#### Provided records ####

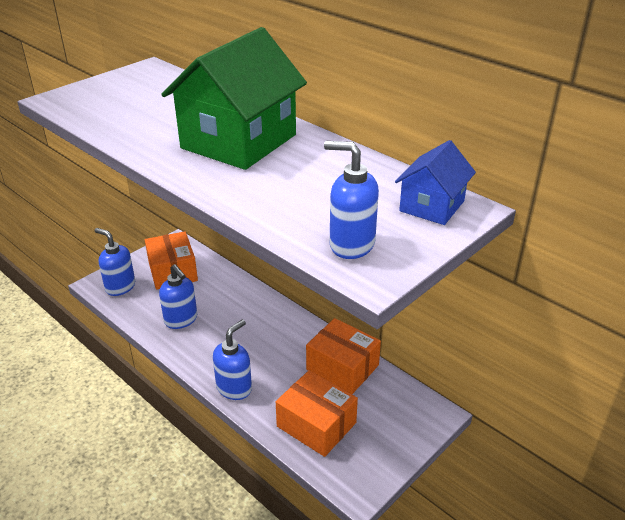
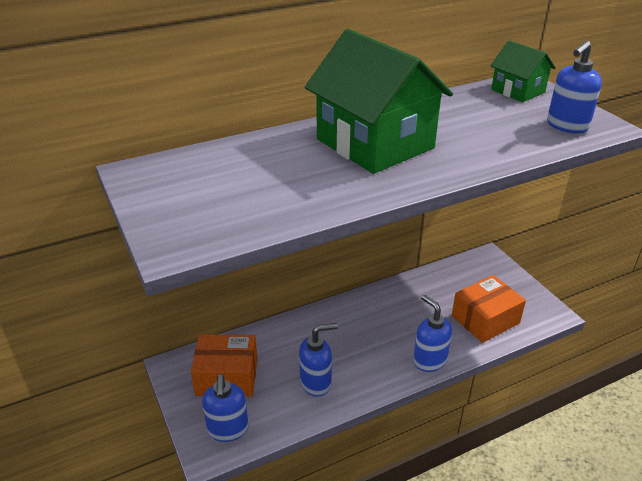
camera: 70 degrees left, 0 degrees up
(120, 287) = (228, 429): blue soap dispenser -> blue soap dispenser turned 60 degrees counterclockwise
(342, 367) = (425, 289): orange box -> none
(432, 206) = (518, 91): blue house -> green house

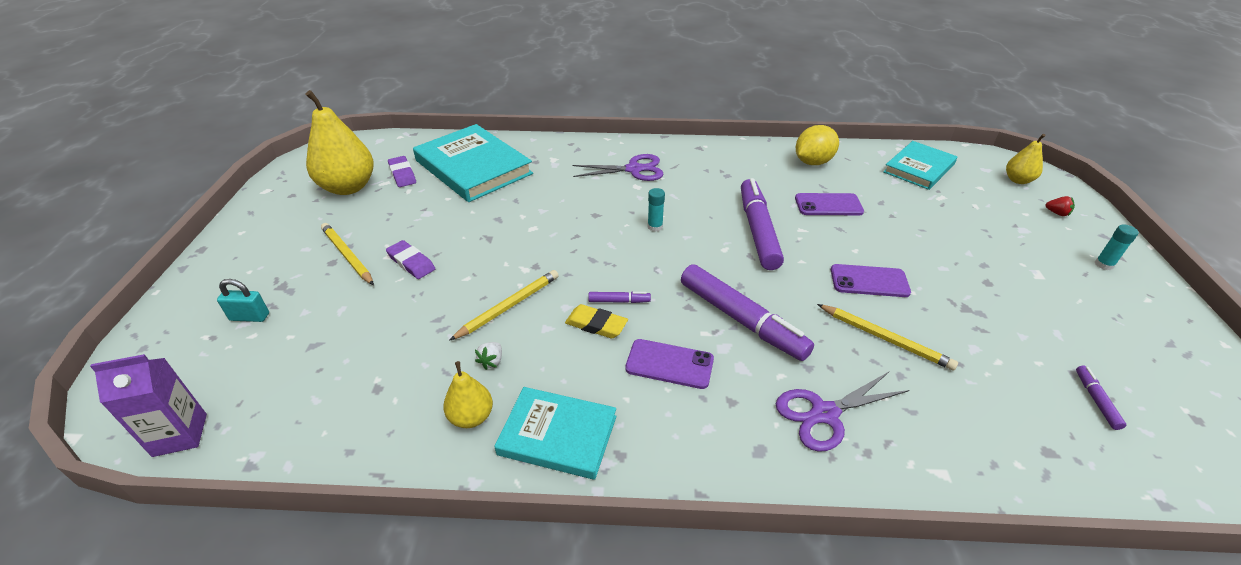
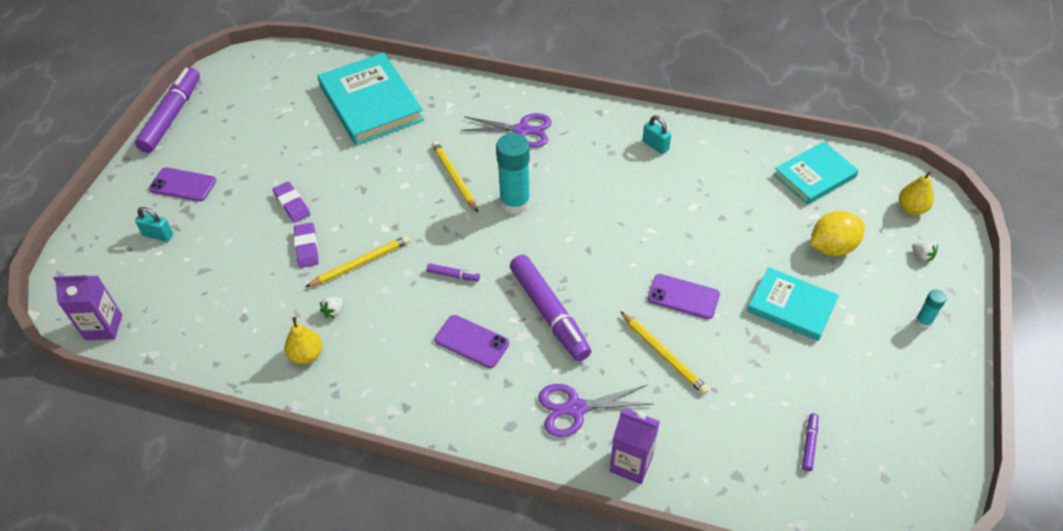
camera: 15 degrees right, 10 degrees up
(347, 255) = (241, 187): yellow pencil -> yellow pencil (454, 177)
(348, 187) = (254, 110): yellow pear -> none
(402, 174) = (304, 101): purple eraser -> purple eraser (306, 247)
(557, 435) = (365, 382): turquoise book -> turquoise book (791, 306)
(596, 324) = (426, 294): yellow eraser -> none
(655, 227) = (515, 203): turquoise glue stick -> turquoise glue stick, size x2.10
(757, 230) = (609, 224): purple marker -> purple marker (172, 116)
(765, 165) = (655, 145): none -> turquoise padlock
(812, 162) = (707, 150): yellow lemon -> yellow lemon (832, 247)
(828, 205) = (693, 206): purple phone -> purple phone (183, 185)
(924, 464) = (631, 463): none -> purple carton
(1057, 213) = (922, 256): red strawberry -> white strawberry

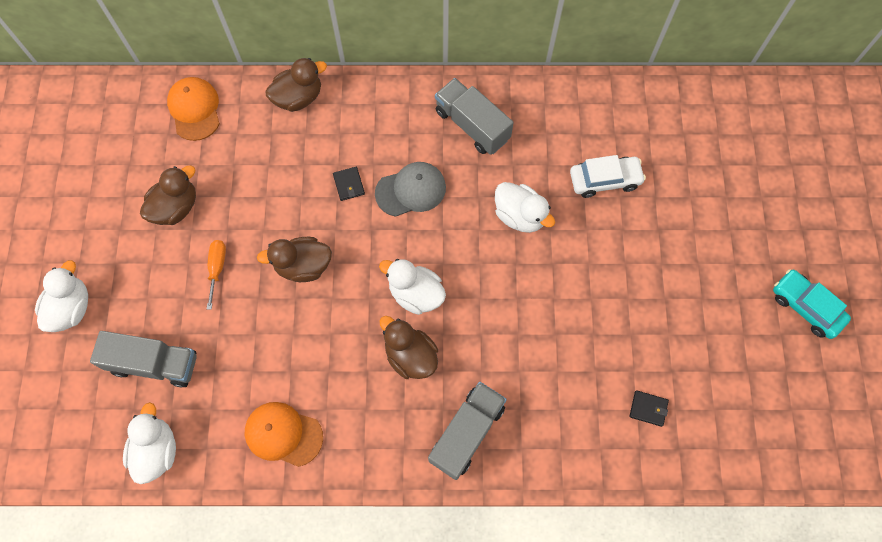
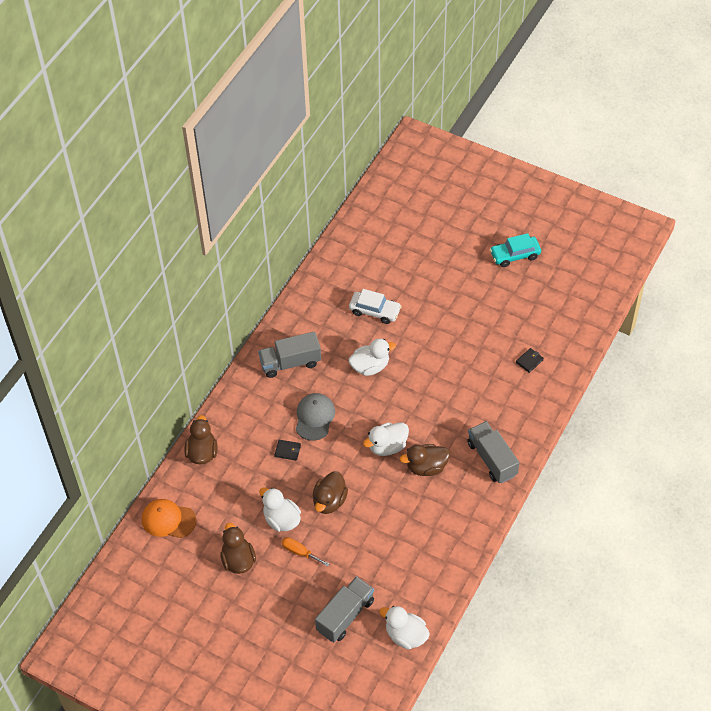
camera: 60 degrees left, 15 degrees down
(71, 308) = (274, 653): white duck -> white duck (281, 520)
(283, 434) = (436, 558): orange cap -> none
(604, 180) = (375, 311): white car -> white car turned 90 degrees clockwise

####

[Instructions to follow]: Reproduce all of the data exactly, omitting each picture it holds.

[Answer to the problem]:
camera: 70 degrees left, 0 degrees up
(120, 287) = (228, 429): blue soap dispenser -> blue soap dispenser turned 60 degrees counterclockwise
(342, 367) = (425, 289): orange box -> none
(432, 206) = (518, 91): blue house -> green house

camera: 15 degrees right, 10 degrees up
(347, 255) = (241, 187): yellow pencil -> yellow pencil (454, 177)
(348, 187) = (254, 110): yellow pear -> none
(402, 174) = (304, 101): purple eraser -> purple eraser (306, 247)
(557, 435) = (365, 382): turquoise book -> turquoise book (791, 306)
(596, 324) = (426, 294): yellow eraser -> none
(655, 227) = (515, 203): turquoise glue stick -> turquoise glue stick, size x2.10
(757, 230) = (609, 224): purple marker -> purple marker (172, 116)
(765, 165) = (655, 145): none -> turquoise padlock
(812, 162) = (707, 150): yellow lemon -> yellow lemon (832, 247)
(828, 205) = (693, 206): purple phone -> purple phone (183, 185)
(924, 464) = (631, 463): none -> purple carton
(1057, 213) = (922, 256): red strawberry -> white strawberry

camera: 60 degrees left, 15 degrees down
(71, 308) = (274, 653): white duck -> white duck (281, 520)
(283, 434) = (436, 558): orange cap -> none
(604, 180) = (375, 311): white car -> white car turned 90 degrees clockwise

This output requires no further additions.